■ **Exercise directions**
Your answer should hold only the lines from the one containing "(364, 260) = (406, 415): green" through the last line below, copied exactly; pictures stay out.

=== Records for the exercise ===

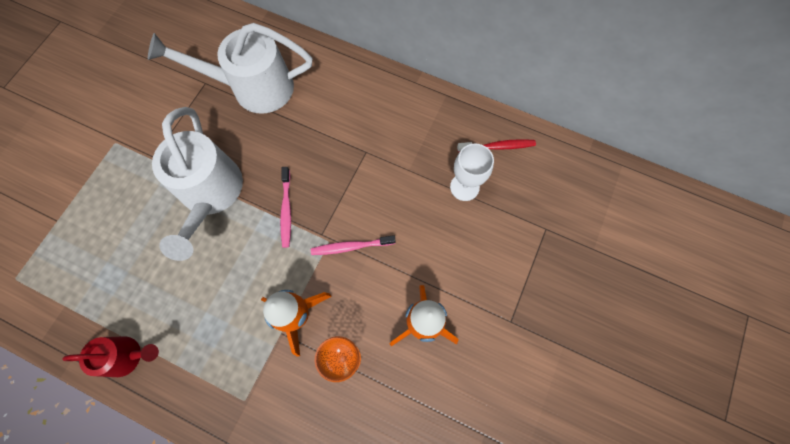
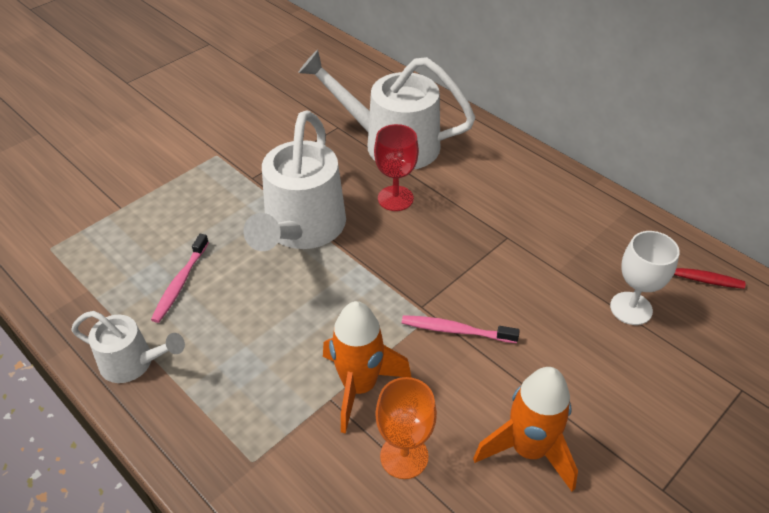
camera: 20 degrees right, 25 degrees down
(128, 356) = (134, 363): red watering can -> white watering can
(273, 142) = (395, 198): none -> red goblet
(286, 210) = (386, 269): pink toothbrush -> pink toothbrush (180, 283)

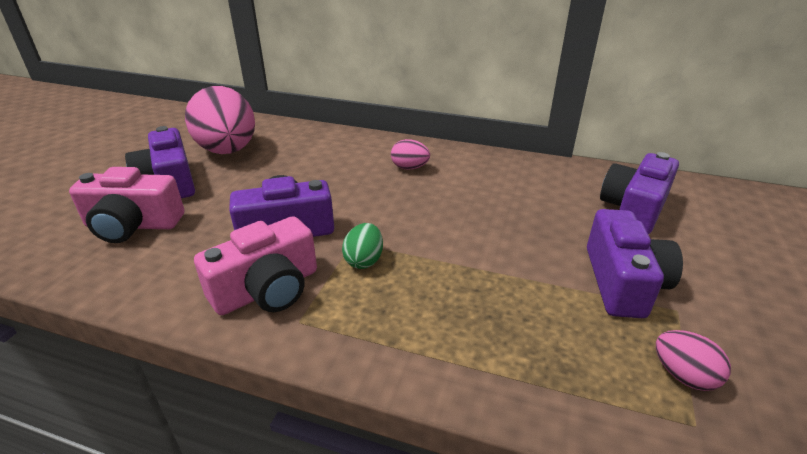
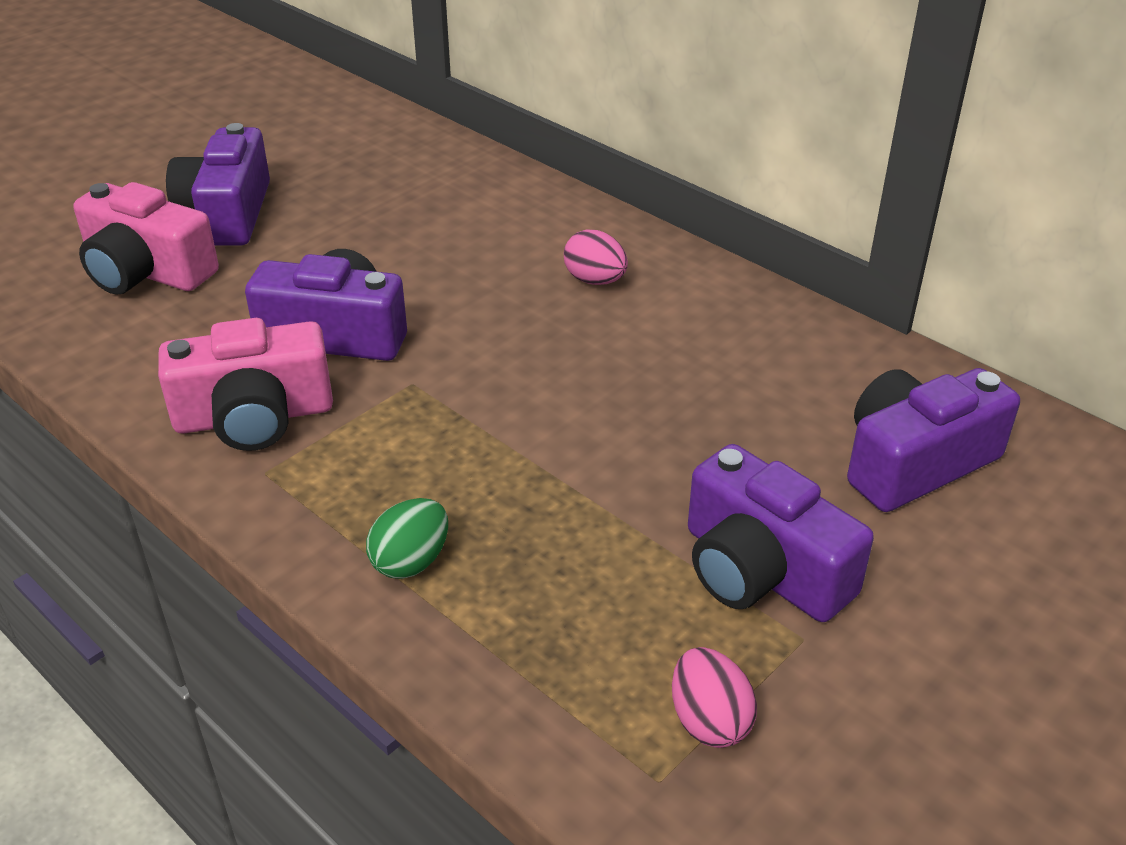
camera: 25 degrees right, 5 degrees up
(228, 151) = (339, 177): pink egg -> none
(364, 260) = (406, 415): green egg -> green egg (411, 561)
(623, 282) = (761, 570): purple camera -> purple camera turned 105 degrees clockwise

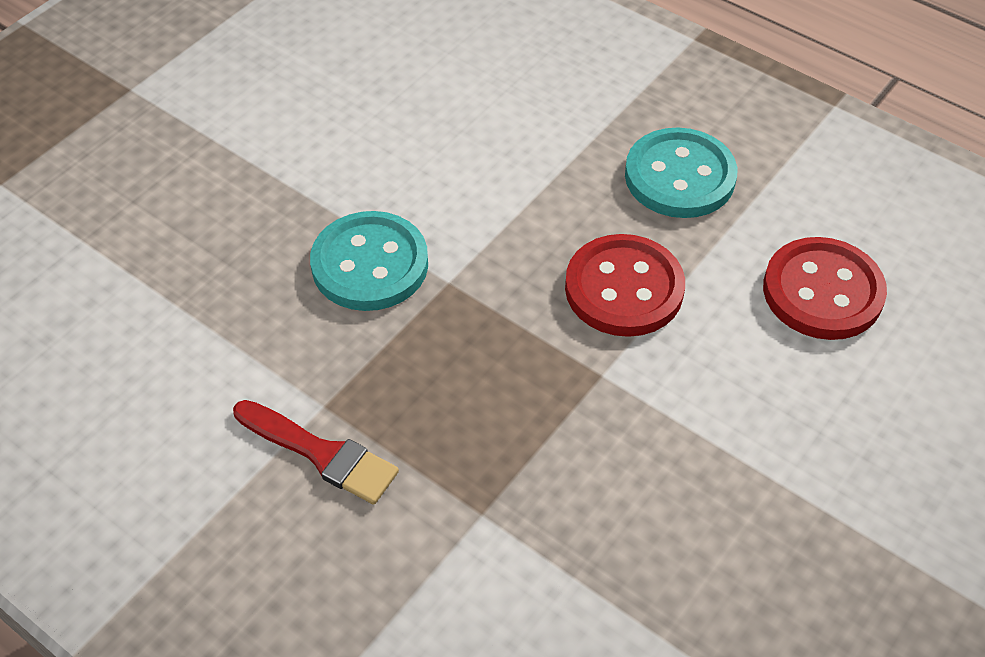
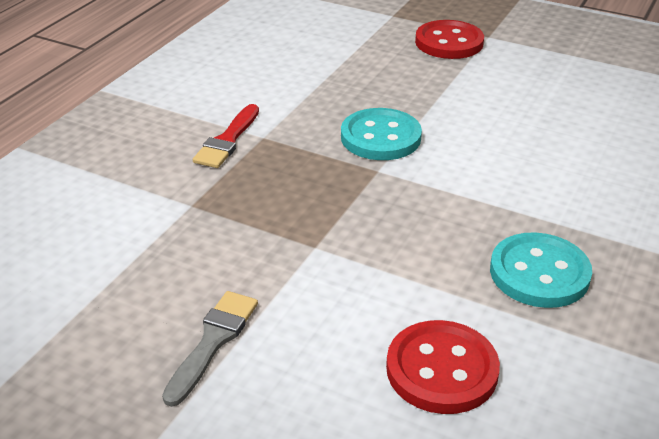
camera: 80 degrees right, 15 degrees down
(624, 288) = (401, 250): red button -> red button (449, 42)
(771, 502) = (213, 342): none -> grey brush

===

■ **Response to the task**
(364, 260) = (406, 415): green egg -> green egg (411, 561)
(623, 282) = (761, 570): purple camera -> purple camera turned 105 degrees clockwise

camera: 80 degrees right, 15 degrees down
(624, 288) = (401, 250): red button -> red button (449, 42)
(771, 502) = (213, 342): none -> grey brush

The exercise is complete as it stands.